# Task description:
Output only the lines below from the one containing "camera: 50 degrees left, 10 degrees up" to the one containing "camera: 105 degrees left, 0 degrees up", exactly as written, both ends kept.

▬▬▬▬▬▬

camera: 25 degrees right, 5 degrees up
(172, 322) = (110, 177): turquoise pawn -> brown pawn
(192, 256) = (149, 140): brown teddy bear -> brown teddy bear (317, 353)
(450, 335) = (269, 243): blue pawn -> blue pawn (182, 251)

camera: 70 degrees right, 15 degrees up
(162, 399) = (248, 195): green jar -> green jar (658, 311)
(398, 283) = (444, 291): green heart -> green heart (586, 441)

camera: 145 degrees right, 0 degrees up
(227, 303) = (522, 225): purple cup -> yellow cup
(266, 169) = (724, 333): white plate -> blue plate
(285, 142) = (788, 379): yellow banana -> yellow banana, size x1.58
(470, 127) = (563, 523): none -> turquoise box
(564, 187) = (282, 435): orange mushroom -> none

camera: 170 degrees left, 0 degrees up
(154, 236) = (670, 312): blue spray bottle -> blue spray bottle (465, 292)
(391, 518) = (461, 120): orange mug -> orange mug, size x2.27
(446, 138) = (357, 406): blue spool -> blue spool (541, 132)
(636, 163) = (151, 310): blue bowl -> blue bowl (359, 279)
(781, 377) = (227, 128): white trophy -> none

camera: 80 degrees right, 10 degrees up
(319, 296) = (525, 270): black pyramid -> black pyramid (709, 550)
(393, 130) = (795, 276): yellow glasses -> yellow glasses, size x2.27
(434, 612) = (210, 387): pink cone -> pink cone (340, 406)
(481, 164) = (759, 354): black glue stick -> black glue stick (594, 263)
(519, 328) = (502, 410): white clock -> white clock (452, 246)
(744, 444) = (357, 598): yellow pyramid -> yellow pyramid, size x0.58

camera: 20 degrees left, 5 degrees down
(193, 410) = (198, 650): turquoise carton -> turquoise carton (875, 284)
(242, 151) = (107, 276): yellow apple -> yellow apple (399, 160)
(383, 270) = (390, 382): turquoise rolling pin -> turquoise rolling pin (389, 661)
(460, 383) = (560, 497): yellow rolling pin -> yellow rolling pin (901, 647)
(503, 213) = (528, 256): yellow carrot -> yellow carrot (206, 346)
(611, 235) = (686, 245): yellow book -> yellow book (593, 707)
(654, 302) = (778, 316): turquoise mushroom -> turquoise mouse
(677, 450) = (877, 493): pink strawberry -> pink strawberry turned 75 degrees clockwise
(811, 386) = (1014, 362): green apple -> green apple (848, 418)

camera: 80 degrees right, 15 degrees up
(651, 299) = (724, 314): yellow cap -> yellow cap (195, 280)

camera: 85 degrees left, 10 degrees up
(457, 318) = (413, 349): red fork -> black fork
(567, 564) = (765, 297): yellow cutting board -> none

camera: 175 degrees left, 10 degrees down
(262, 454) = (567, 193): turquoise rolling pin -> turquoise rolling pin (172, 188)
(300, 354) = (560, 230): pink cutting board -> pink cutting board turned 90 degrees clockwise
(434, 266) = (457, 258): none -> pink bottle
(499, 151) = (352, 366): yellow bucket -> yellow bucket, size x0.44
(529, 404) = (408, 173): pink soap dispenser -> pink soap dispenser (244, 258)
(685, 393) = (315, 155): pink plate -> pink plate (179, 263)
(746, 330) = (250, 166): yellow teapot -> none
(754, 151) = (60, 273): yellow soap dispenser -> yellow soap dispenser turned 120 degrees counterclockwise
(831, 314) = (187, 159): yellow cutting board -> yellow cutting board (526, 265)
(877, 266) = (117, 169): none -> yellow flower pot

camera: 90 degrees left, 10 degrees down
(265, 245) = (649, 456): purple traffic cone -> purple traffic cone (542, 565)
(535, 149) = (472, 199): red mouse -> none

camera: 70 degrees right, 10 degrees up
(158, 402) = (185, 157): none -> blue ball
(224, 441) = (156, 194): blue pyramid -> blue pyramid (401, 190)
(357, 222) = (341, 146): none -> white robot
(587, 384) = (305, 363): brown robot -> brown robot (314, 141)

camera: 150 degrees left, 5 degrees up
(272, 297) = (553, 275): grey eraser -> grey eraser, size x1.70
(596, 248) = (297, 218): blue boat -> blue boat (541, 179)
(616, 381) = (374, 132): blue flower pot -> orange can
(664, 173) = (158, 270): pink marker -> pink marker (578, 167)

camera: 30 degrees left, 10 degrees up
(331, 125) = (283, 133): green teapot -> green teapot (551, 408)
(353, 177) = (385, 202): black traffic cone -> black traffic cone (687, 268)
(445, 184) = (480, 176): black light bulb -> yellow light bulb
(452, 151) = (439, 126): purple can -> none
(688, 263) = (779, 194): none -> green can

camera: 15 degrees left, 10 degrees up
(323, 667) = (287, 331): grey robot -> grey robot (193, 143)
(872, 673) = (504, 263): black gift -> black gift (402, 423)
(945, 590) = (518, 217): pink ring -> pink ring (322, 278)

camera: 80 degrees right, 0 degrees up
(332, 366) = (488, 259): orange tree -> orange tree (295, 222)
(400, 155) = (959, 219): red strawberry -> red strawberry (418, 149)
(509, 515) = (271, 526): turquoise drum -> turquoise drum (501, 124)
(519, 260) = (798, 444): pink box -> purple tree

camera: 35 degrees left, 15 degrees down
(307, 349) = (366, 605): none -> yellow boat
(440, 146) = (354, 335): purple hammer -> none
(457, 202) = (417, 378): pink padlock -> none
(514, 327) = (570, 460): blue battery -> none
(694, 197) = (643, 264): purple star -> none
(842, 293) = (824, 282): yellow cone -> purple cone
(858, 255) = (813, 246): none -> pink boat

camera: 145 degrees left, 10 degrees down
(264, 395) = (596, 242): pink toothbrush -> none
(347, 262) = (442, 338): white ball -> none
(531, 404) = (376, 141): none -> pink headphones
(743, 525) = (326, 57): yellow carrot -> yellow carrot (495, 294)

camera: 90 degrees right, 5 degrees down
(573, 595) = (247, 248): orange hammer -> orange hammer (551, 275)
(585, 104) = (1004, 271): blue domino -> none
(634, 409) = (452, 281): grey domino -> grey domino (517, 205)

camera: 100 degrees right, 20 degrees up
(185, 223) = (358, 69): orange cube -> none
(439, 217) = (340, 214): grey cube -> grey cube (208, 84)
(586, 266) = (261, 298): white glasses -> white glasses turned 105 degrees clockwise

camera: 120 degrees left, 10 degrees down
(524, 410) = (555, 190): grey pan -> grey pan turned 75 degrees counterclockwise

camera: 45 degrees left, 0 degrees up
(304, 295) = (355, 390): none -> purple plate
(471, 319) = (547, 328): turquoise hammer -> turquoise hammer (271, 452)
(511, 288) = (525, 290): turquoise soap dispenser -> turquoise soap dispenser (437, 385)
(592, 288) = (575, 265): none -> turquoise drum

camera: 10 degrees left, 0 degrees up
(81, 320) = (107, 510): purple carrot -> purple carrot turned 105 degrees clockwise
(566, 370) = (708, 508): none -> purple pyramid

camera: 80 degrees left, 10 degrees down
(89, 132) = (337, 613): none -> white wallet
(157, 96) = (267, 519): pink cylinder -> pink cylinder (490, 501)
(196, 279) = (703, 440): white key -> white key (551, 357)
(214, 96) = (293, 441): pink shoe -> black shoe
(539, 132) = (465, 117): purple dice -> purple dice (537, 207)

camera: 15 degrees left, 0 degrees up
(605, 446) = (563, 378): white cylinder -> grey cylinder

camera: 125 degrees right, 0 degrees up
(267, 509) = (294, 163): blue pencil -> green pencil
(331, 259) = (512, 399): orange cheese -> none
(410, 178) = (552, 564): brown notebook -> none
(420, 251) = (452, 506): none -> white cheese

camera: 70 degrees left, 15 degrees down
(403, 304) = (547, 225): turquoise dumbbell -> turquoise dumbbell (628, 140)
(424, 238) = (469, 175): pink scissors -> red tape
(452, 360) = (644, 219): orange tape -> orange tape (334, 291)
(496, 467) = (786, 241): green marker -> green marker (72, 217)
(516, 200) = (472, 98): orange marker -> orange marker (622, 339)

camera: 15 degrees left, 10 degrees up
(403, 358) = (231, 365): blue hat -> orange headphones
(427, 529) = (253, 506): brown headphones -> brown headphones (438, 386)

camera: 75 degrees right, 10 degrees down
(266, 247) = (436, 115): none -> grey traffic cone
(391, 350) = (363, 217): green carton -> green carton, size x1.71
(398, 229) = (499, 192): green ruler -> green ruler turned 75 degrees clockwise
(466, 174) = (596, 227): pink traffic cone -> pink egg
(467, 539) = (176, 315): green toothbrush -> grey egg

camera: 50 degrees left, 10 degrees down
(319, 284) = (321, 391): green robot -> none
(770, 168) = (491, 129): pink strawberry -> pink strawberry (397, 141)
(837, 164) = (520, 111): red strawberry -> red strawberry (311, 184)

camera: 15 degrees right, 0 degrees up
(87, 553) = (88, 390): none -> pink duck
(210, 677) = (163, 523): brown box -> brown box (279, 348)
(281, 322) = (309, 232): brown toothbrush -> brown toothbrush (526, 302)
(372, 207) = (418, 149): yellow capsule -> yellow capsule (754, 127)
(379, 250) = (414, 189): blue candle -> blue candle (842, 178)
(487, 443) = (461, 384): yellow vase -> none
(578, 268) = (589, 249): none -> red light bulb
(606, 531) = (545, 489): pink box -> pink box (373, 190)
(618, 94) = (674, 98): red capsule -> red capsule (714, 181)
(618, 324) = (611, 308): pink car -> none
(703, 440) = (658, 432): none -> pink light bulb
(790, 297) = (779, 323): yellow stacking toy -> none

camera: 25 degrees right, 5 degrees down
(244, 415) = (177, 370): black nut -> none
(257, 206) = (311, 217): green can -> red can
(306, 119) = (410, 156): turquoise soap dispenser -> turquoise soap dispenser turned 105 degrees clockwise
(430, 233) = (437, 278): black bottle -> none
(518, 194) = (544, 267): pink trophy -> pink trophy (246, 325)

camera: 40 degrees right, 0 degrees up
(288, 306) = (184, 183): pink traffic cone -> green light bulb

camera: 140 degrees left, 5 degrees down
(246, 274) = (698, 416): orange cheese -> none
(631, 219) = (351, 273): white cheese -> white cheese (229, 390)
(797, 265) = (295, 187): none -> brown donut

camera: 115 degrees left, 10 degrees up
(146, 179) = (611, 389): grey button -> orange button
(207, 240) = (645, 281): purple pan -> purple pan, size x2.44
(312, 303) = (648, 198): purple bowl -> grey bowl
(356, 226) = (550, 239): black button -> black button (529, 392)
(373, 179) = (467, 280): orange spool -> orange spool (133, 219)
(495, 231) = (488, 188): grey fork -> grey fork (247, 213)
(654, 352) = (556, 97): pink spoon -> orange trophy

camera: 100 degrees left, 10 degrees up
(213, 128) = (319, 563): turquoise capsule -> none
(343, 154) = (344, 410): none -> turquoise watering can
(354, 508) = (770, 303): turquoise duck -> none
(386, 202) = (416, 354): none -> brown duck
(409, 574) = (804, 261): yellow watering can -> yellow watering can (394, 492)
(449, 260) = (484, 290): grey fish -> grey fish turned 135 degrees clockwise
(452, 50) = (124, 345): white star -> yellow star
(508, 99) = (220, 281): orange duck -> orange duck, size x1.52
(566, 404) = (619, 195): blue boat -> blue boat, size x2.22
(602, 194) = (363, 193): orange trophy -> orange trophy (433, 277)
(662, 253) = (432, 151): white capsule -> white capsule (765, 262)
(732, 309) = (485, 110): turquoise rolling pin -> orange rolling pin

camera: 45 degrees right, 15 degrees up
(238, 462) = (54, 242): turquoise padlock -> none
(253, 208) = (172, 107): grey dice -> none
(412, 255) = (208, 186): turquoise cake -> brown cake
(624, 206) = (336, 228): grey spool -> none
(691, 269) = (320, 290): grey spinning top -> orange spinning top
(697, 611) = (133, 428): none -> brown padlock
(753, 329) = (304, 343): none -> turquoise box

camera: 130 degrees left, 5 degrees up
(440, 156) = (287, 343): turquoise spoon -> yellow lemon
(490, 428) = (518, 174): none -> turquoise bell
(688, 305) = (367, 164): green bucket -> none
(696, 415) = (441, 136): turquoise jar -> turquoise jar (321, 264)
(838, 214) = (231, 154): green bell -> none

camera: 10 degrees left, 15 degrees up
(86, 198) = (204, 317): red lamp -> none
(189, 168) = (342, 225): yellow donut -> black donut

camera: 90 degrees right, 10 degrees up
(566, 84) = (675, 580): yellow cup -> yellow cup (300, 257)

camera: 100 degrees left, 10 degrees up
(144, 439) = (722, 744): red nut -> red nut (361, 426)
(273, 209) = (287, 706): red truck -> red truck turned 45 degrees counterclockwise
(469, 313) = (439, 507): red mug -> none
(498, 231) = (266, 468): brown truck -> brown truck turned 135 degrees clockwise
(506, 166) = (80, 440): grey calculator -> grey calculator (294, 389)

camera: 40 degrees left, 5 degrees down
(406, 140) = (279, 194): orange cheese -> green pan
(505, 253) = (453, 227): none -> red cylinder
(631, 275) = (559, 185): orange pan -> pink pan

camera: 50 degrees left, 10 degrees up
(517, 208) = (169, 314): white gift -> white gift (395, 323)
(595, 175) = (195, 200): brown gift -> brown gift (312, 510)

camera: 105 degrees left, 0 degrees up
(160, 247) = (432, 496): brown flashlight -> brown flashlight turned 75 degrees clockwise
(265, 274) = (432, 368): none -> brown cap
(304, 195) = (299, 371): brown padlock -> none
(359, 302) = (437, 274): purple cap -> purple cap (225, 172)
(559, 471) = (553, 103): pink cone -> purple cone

▬▬▬▬▬▬

# Finished task:
camera: 50 degrees left, 10 degrees up
(517, 208) = (169, 314): white gift -> white gift (395, 323)
(595, 175) = (195, 200): brown gift -> brown gift (312, 510)

camera: 105 degrees left, 0 degrees up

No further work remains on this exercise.